→ **Data extracts**
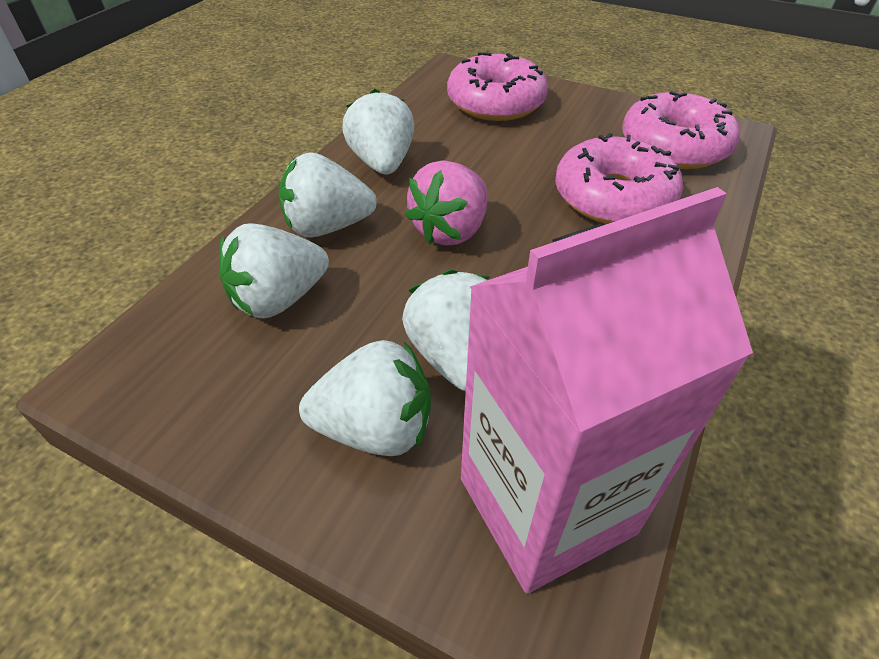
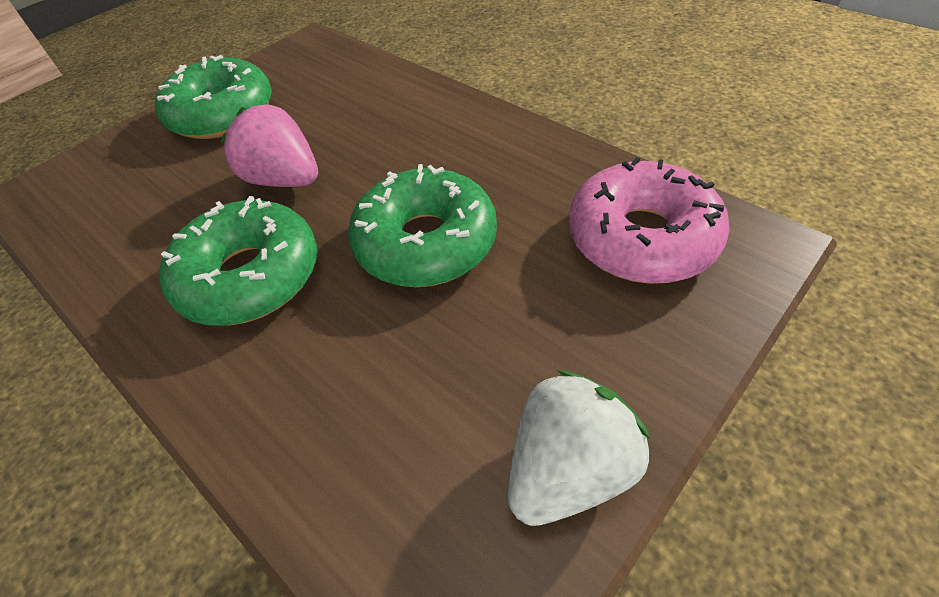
green donut: 0 -> 3
pink carton: 1 -> 0
pink donut: 3 -> 1
white strawberry: 5 -> 1

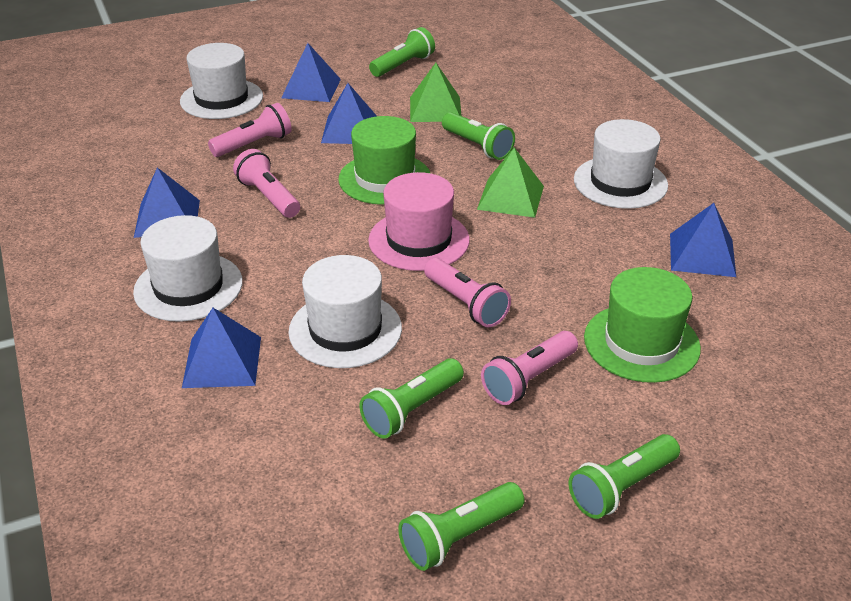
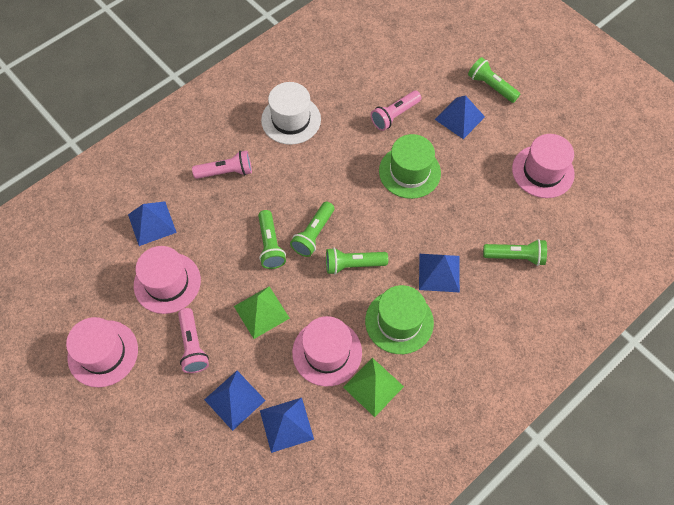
pink flashlight: 4 -> 3
pink hat: 1 -> 4
white hat: 4 -> 1

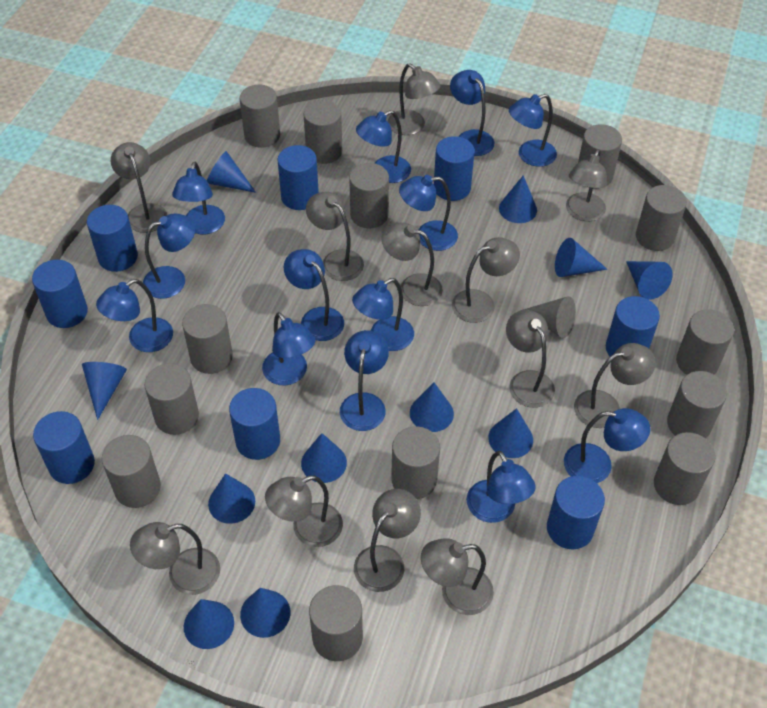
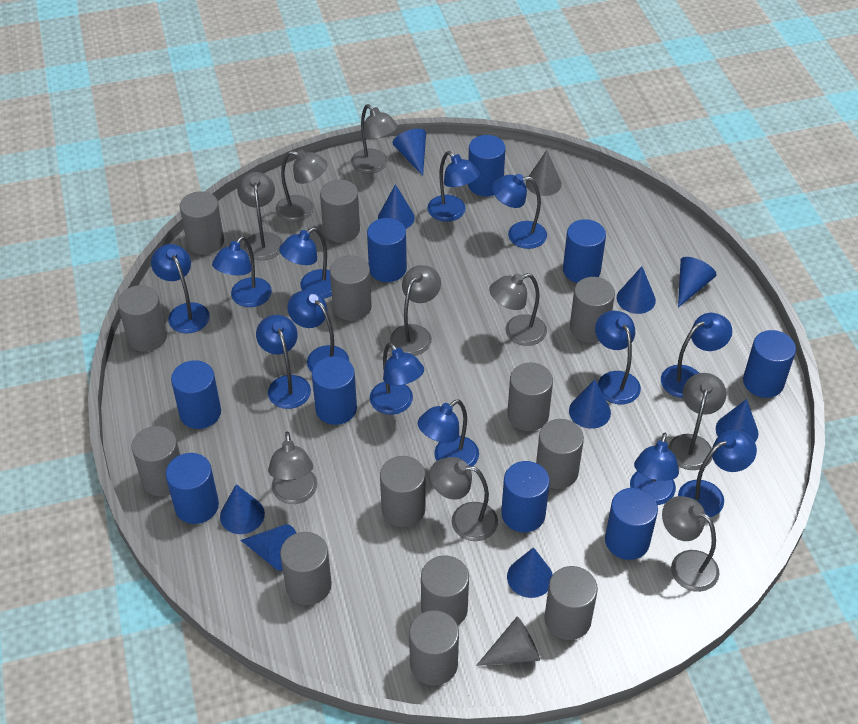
blue cone: 11 -> 9
blue cylinder: 8 -> 9
grey cone: 1 -> 2
grey lamp: 12 -> 9

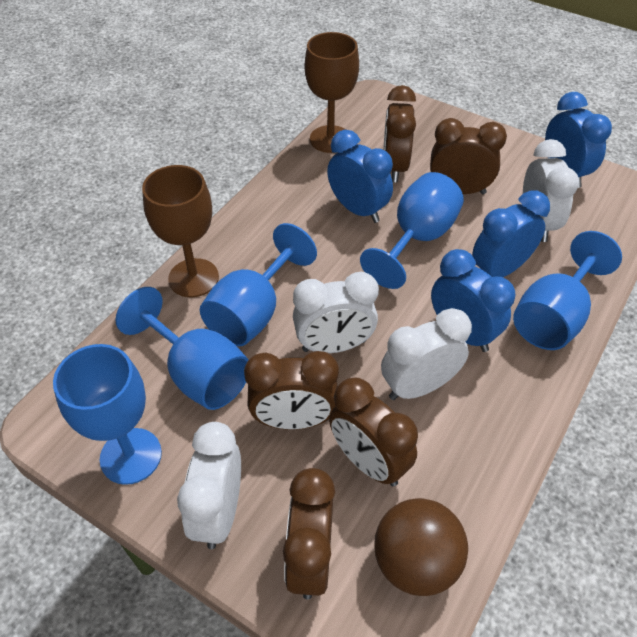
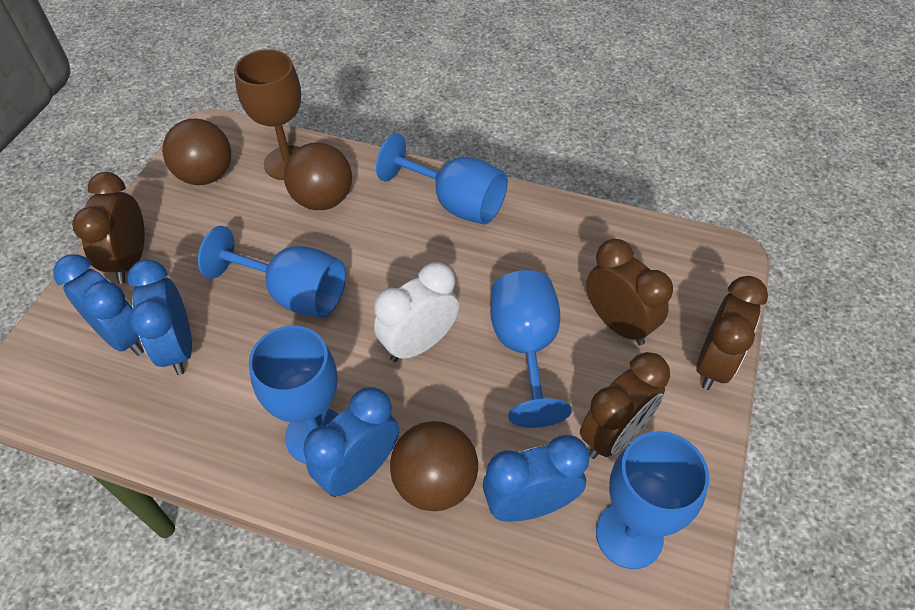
brown ball: 1 -> 3
brown clock: 5 -> 4
brown goblet: 2 -> 1
white clock: 4 -> 1

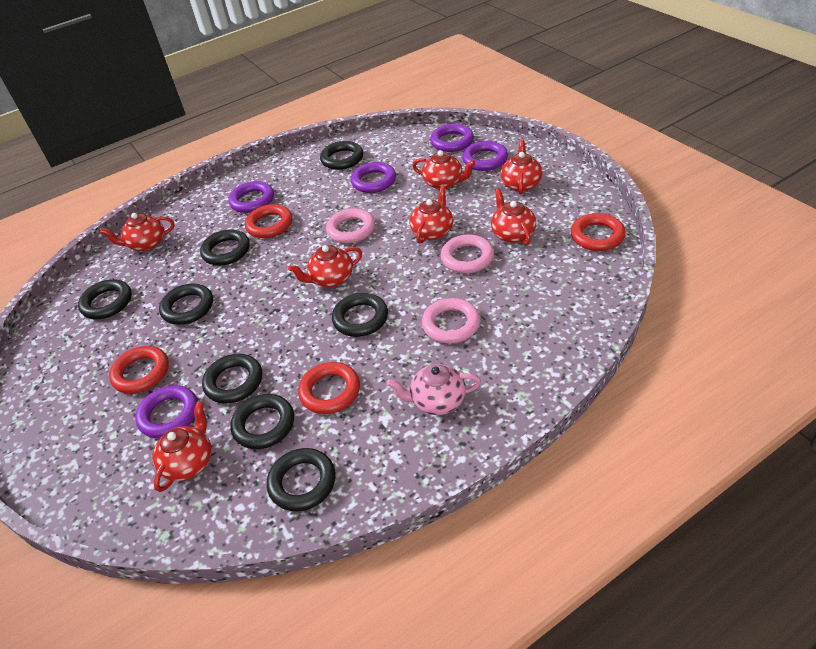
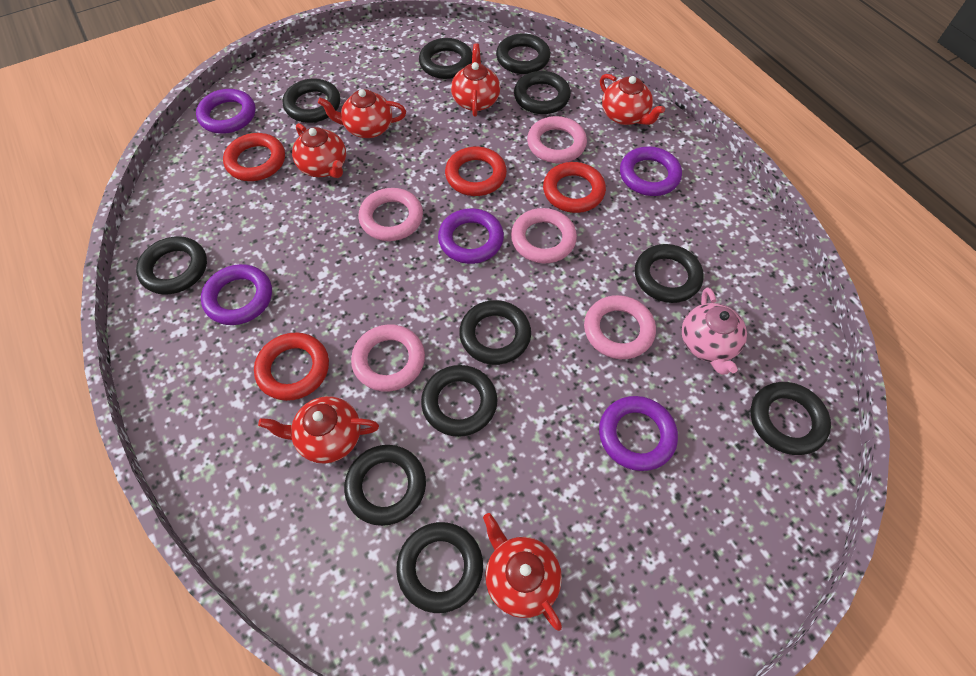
black ring: 8 -> 11
pink ring: 3 -> 5
red teapot: 7 -> 6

→ **Required action**
The task calls for every record to be transcribed exactly, with no images included.

→ **Response**
green donut: 0 -> 3
pink carton: 1 -> 0
pink donut: 3 -> 1
white strawberry: 5 -> 1

pink flashlight: 4 -> 3
pink hat: 1 -> 4
white hat: 4 -> 1

blue cone: 11 -> 9
blue cylinder: 8 -> 9
grey cone: 1 -> 2
grey lamp: 12 -> 9

brown ball: 1 -> 3
brown clock: 5 -> 4
brown goblet: 2 -> 1
white clock: 4 -> 1

black ring: 8 -> 11
pink ring: 3 -> 5
red teapot: 7 -> 6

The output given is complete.